WORK TO DO. Locate each line in the records that contains the string "major" and copy those lines.

Begin GIVEN INFORMATION

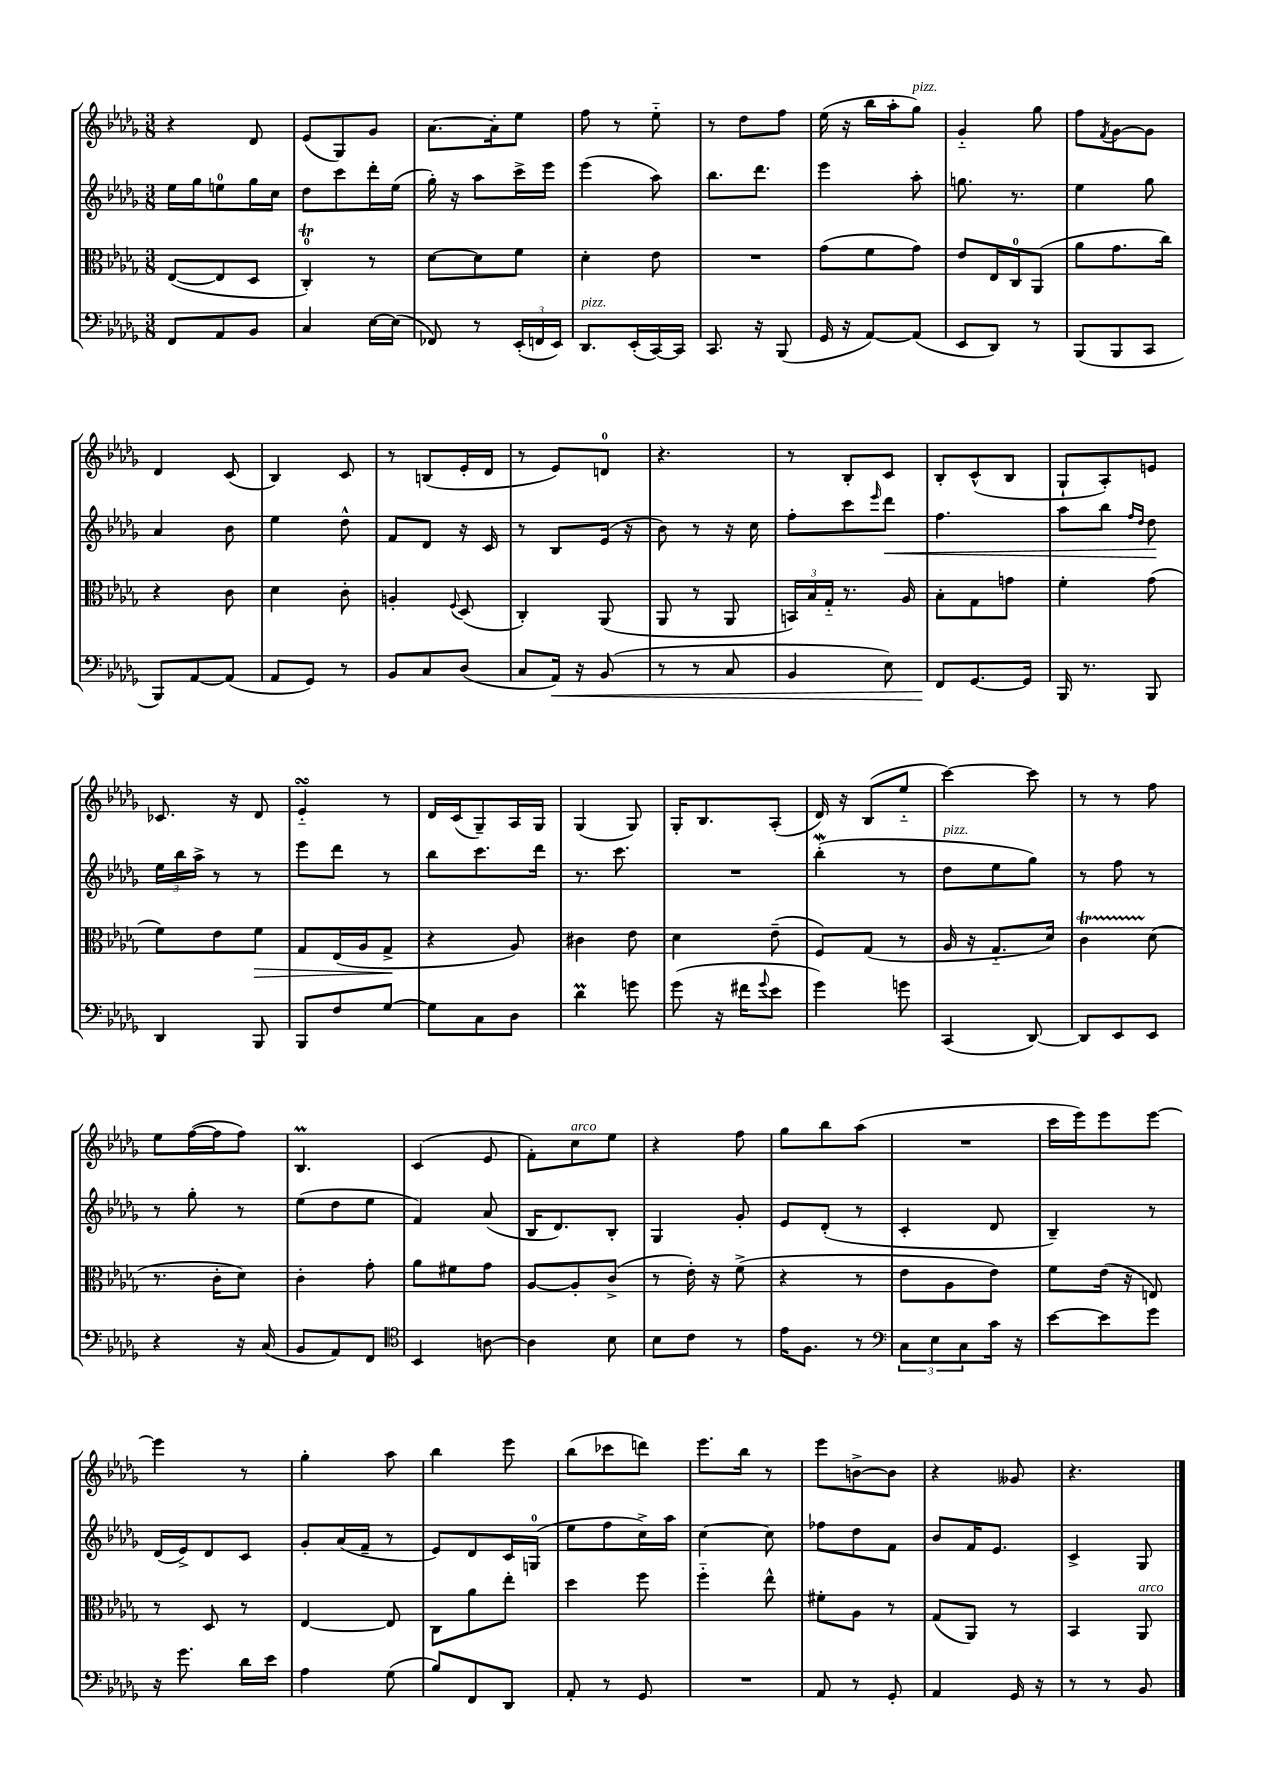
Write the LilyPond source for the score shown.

<<
\new StaffGroup <<
\new Staff = "s0" {
    \clef treble \key des \major \numericTimeSignature \time 3/8
    r4 des'8 |
    ees'8( ges8) ges'8 |
    aes'8.~ aes'16-. ees''8 |
    f''8 r8 ees''8-_ |
    r8 des''8 f''8 |
    ees''16( r16 bes''16 aes''16-. ges''8^\markup { \italic "pizz." }) |
    ges'4-_ ges''8 |
    f''8 \acciaccatura { f'8 } ges'8~ ges'8 |
    des'4 c'8( |
    bes4) c'8 |
    r8 b8( ees'16-. des'16 |
    r8 ees'8) d'8-0 |
    r4. |
    r8 bes8-. c'8 |
    bes8-. c'8-^( bes8 |
    ges8-! aes8-.) e'8 |
    ces'8. r16 des'8 |
    ees'4-_\turn r8 |
    des'16 c'16( ges8--) aes16 ges16 |
    ges4( ges8) |
    ges16-. bes8. aes8-.( |
    des'16) r16 bes8( ees''8-_ |
    c'''4~) c'''8 |
    r8 r8 f''8 |
    ees''8 f''16~( f''16 f''8) |
    bes4.\prall |
    c'4( ees'8 |
    f'8-.) c''8^\markup { \italic "arco" } ees''8 |
    r4 f''8 |
    ges''8 bes''8 aes''8( |
    R4. |
    c'''16 ees'''16) ees'''8 ees'''8~ |
    ees'''4 r8 |
    ges''4-. aes''8 |
    bes''4 ees'''8 |
    bes''8( ces'''8 d'''8) |
    ees'''8. bes''16 r8 |
    ees'''8 b'8~-> b'8 |
    r4 geses'8 |
    r4. \bar "|." |
}
\new Staff = "s1" {
    \clef treble \key des \major \numericTimeSignature \time 3/8
    ees''16 ges''16 e''8-0 ges''16 c''16 |
    des''8 c'''8 des'''16-. ees''16( |
    ges''16-.) r16 aes''8 c'''16-> ees'''16 |
    ees'''4( aes''8) |
    bes''8. des'''8. |
    ees'''4 aes''8-. |
    g''8. r8. |
    ees''4 ges''8 |
    aes'4 bes'8 |
    ees''4 des''8-^ |
    f'8 des'8 r16 c'16 |
    r8 bes8 ees'16( r16 |
    bes'8) r8 r16 c''16 |
    f''8-. c'''8 \grace { ees'''16 } des'''8\< |
    f''4. |
    aes''8 bes''8 \grace { f''16 des''16 } des''8\! |
    \tuplet 3/2 { ees''16 bes''16 aes''16-> } r8 r8 |
    ees'''8 des'''8 r8 |
    bes''8 c'''8. des'''16 |
    r8. c'''8. |
    R4. |
    bes''4-.\mordent( r8 |
    des''8^\markup { \italic "pizz." } ees''8 ges''8) |
    r8 f''8 r8 |
    r8 ges''8-. r8 |
    ees''8( des''8 ees''8 |
    f'4) aes'8( |
    bes16 des'8.) bes8-. |
    ges4 ges'8-. |
    ees'8 des'8-.( r8 |
    c'4-. des'8 |
    bes4--) r8 |
    des'16( ees'16->) des'8 c'8 |
    ges'8-. aes'16( f'16-- r8 |
    ees'8) des'8 c'16 g16-0( |
    ees''8 f''8 c''16->) aes''16 |
    c''4~ c''8 |
    fes''8 des''8 f'8 |
    bes'8 f'16 ees'8. |
    c'4-> ges8 \bar "|." |
}
\new Staff = "s2" {
    \clef alto \key des \major \numericTimeSignature \time 3/8
    ees8~( ees8 des8 |
    c4-0-.\trill) r8 |
    des'8~ des'8 f'8 |
    des'4-. ees'8 |
    R4. |
    ges'8( f'8 ges'8) |
    ees'8 ees16 c16-0 aes,8( |
    aes'8 ges'8. c''16) |
    r4 c'8 |
    des'4 c'8-. |
    a4-. \appoggiatura { f8 } des8( |
    c4-.) aes,8( |
    aes,8 r8 aes,8 |
    \tuplet 3/2 { b,16) bes16 ges16-_ } r8. aes16 |
    bes8-. ges8 g'8 |
    f'4-. ges'8( |
    f'8) ees'8 f'8\> |
    ges8 ees16( aes16 ges8->\! |
    r4 aes8) |
    cis'4 ees'8 |
    des'4 ees'8--( |
    f8) ges8( r8 |
    aes16 r16 ges8.-_ des'16) |
    c'4\startTrillSpan des'8\stopTrillSpan( |
    r8. c'16-. des'8) |
    c'4-. ges'8-. |
    aes'8 fis'8 ges'8 |
    aes8~ aes8-. c'8->( |
    r8 ees'16-.) r16 f'8->( |
    r4 r8 |
    ees'8 aes8 ees'8) |
    f'8 ees'16( r16 e8) |
    r8 des8 r8 |
    ees4~ ees8 |
    c8 aes'8 ees''8-. |
    des''4 f''8 |
    f''4-_ ees''8-^ |
    fis'8-. aes8 r8 |
    ges8( aes,8) r8 |
    bes,4 aes,8^\markup { \italic "arco" } \bar "|." |
}
\new Staff = "s3" {
    \clef bass \key des \major \numericTimeSignature \time 3/8
    f,8 aes,8 bes,8 |
    c4 ees16~ ees16( |
    fes,8) r8 \tuplet 3/2 { ees,16-.( f,16 ees,16) } |
    des,8.^\markup { \italic "pizz." } ees,16-.( c,16~) c,16 |
    c,8. r16 bes,,8( |
    ges,16 r16 aes,8~) aes,8( |
    ees,8 des,8) r8 |
    bes,,8( bes,,8 c,8 |
    bes,,8) aes,8~ aes,8( |
    aes,8 ges,8) r8 |
    bes,8 c8 des8( |
    c8 aes,16\<) r16 bes,8( |
    r8 r8 c8 |
    bes,4 ees8) |
    f,8\! ges,8.~ ges,16 |
    bes,,16 r8. bes,,8 |
    des,4 bes,,8 |
    bes,,8 f8 ges8~ |
    ges8 c8 des8 |
    des'4\prall g'8 |
    ges'8( r16 fis'16 \appoggiatura { ges'8 } ees'8 |
    ges'4) g'8 |
    c,4( des,8~) |
    des,8 ees,8 ees,8 |
    r4 r16 c16( |
    bes,8 aes,8) f,8 |
    \clef tenor bes,4 a8~ |
    a4 bes8 |
    bes8 c'8 r8 |
    ees'16 f8. r8 |
    \clef bass \tuplet 3/2 { c8 ees8 c8 } c'16 r16 |
    ees'8~ ees'8 ges'8 |
    r16 ges'8. des'16 ees'16 |
    aes4 ges8( |
    bes8) f,8 des,8 |
    aes,8-. r8 ges,8 |
    R4. |
    aes,8 r8 ges,8-. |
    aes,4 ges,16 r16 |
    r8 r8 bes,8 \bar "|." |
}
>>
>>
\layout { \context { \Score \remove "Bar_number_engraver" } }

End GIVEN INFORMATION

EXERCISE RESULT.
    \clef treble \key des \major \numericTimeSignature \time 3/8
    \clef treble \key des \major \numericTimeSignature \time 3/8
    \clef alto \key des \major \numericTimeSignature \time 3/8
    \clef bass \key des \major \numericTimeSignature \time 3/8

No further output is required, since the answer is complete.